## [Records provided]
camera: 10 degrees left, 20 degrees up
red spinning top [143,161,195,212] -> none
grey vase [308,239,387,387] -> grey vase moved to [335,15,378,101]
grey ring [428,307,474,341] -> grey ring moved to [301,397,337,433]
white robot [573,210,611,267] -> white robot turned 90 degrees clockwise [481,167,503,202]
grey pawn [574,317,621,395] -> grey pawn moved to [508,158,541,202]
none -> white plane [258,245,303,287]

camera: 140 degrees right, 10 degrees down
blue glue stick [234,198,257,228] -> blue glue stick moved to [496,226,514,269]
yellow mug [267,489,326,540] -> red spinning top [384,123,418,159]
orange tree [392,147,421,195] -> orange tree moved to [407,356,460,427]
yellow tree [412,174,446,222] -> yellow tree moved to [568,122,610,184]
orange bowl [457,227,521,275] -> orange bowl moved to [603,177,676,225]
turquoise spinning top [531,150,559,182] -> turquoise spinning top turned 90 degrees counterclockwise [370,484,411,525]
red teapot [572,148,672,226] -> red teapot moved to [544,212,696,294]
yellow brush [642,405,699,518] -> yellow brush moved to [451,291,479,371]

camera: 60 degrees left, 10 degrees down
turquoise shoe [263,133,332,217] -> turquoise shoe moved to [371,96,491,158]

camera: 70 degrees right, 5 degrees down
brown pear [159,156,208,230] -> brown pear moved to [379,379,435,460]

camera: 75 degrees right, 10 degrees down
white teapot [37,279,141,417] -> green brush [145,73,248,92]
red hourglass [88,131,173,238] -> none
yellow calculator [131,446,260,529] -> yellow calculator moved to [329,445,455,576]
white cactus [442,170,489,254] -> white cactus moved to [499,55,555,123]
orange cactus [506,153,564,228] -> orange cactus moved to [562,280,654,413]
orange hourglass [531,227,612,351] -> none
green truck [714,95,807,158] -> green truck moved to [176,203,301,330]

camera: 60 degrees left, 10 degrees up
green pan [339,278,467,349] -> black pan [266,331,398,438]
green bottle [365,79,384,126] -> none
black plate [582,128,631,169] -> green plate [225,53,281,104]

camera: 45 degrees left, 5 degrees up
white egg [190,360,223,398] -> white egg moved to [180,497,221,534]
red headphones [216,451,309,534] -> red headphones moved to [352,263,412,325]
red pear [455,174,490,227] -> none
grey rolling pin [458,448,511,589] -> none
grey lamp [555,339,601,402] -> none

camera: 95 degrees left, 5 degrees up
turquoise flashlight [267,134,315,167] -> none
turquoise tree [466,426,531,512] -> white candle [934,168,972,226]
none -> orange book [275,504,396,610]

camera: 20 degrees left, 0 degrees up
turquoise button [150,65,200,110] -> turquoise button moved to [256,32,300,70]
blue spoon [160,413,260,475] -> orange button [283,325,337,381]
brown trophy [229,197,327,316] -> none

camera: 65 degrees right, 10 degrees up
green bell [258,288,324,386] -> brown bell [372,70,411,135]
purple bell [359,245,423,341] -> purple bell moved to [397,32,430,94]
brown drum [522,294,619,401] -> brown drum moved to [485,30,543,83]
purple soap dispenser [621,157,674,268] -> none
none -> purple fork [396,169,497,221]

## [Work order]
What is needed is a count of the lines in the data that contain the word "turquoise"; please give it and no other words.

## [Solution below]
5